▶ Action item
Reproduce exactly the stretch of lines running from the line with "RELAY pin GND: GND -> none" to the end of the entries below.

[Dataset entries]
..........

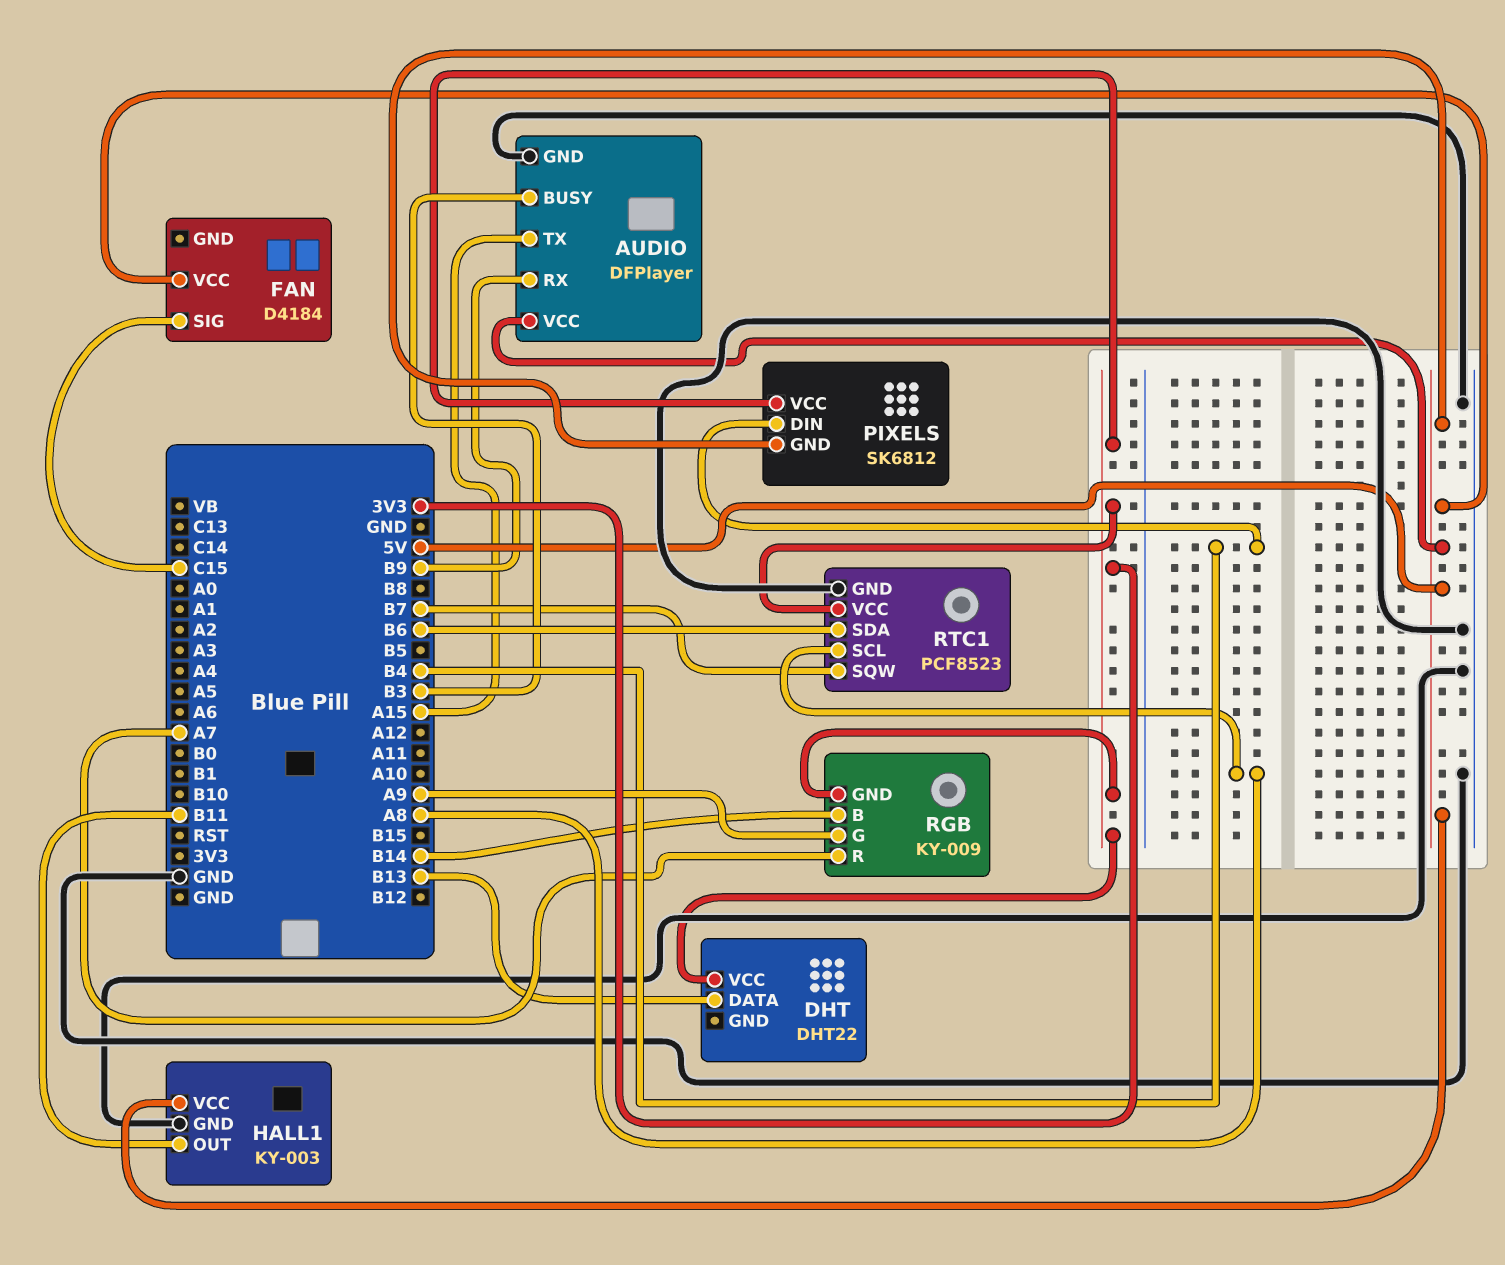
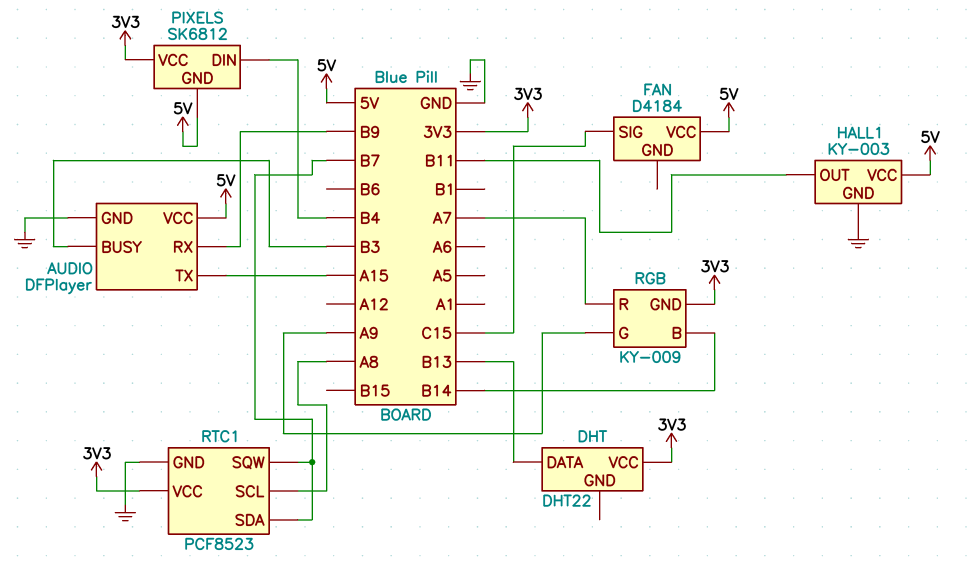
RTC1 pin SDA: B6 -> B7

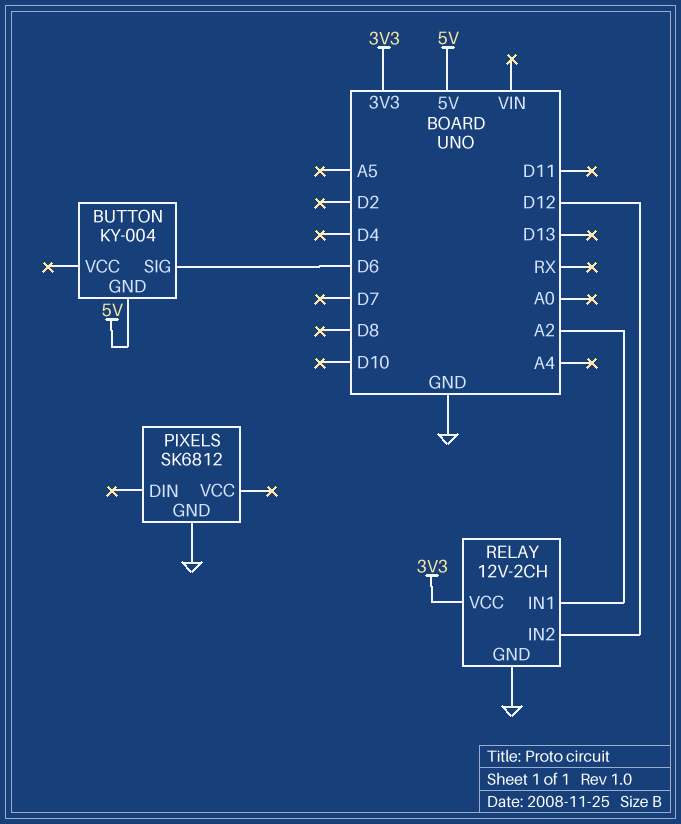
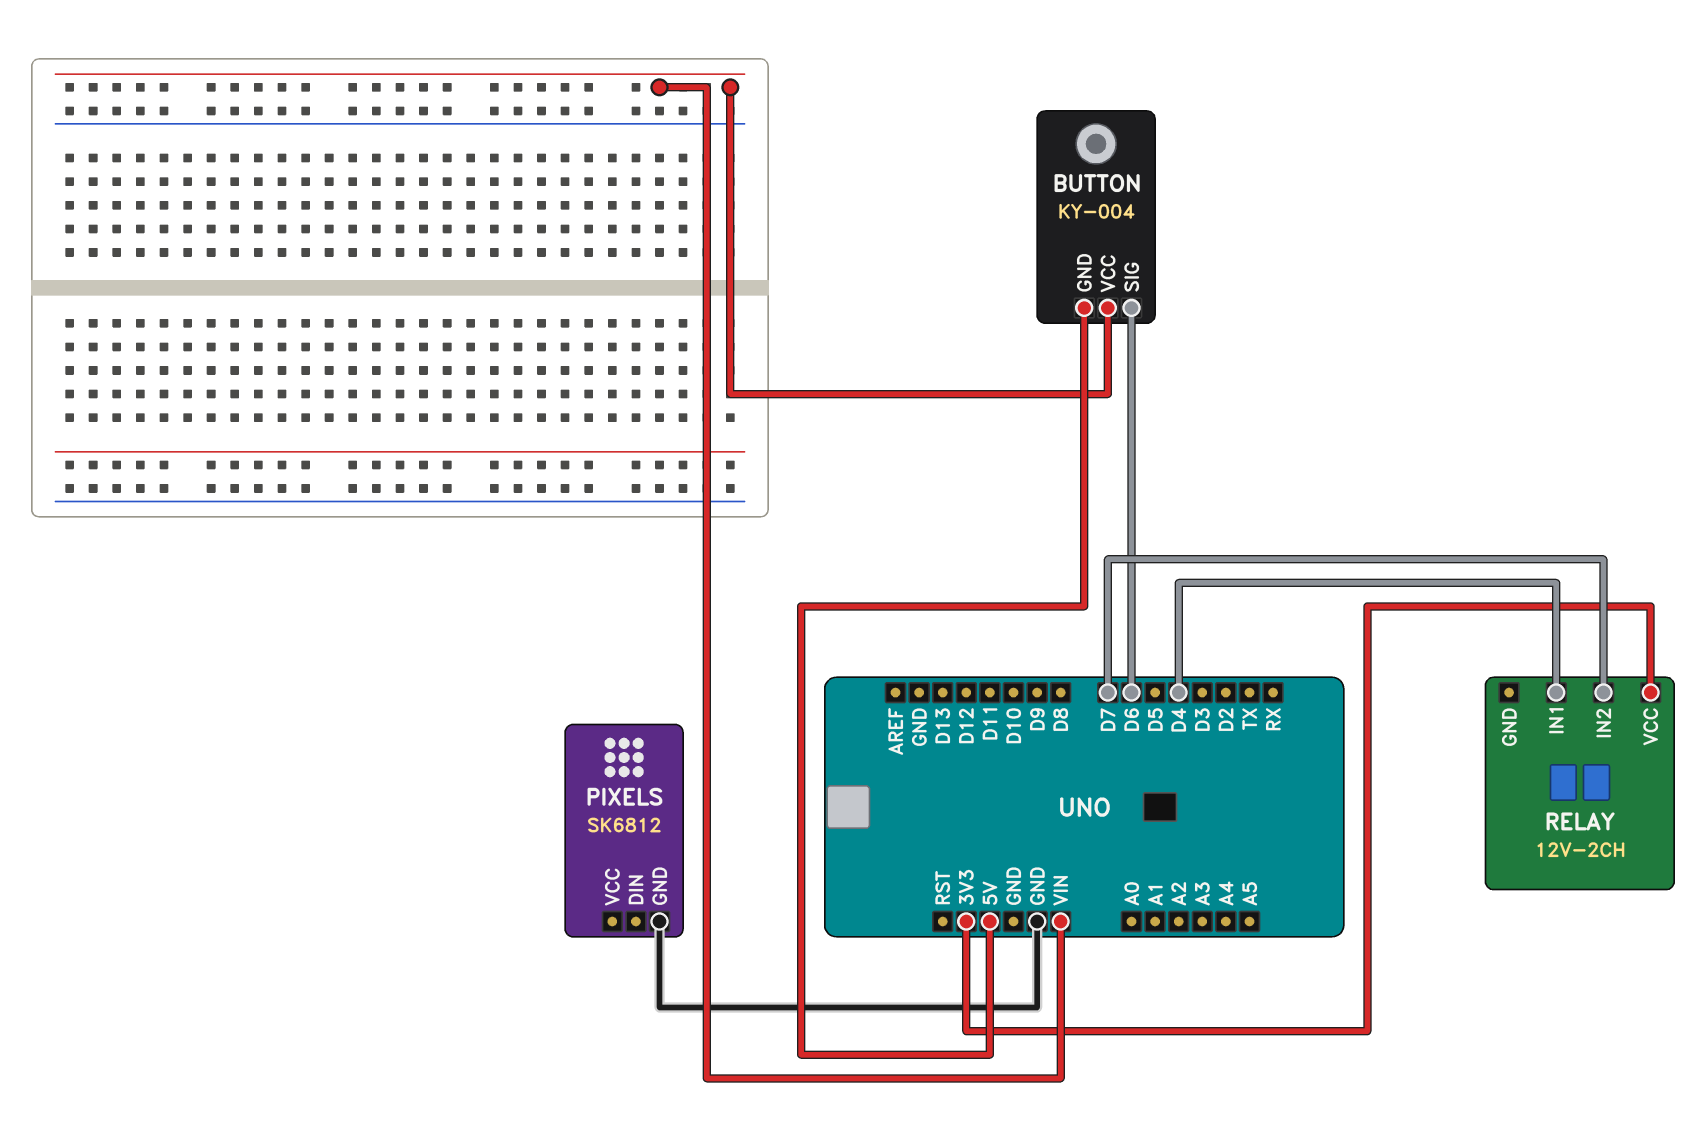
BUTTON pin VCC: none -> VIN
RELAY pin GND: GND -> none
RELAY pin IN1: A2 -> D4
RELAY pin IN2: D12 -> D7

..........

▶ Exercise output
RELAY pin GND: GND -> none
RELAY pin IN1: A2 -> D4
RELAY pin IN2: D12 -> D7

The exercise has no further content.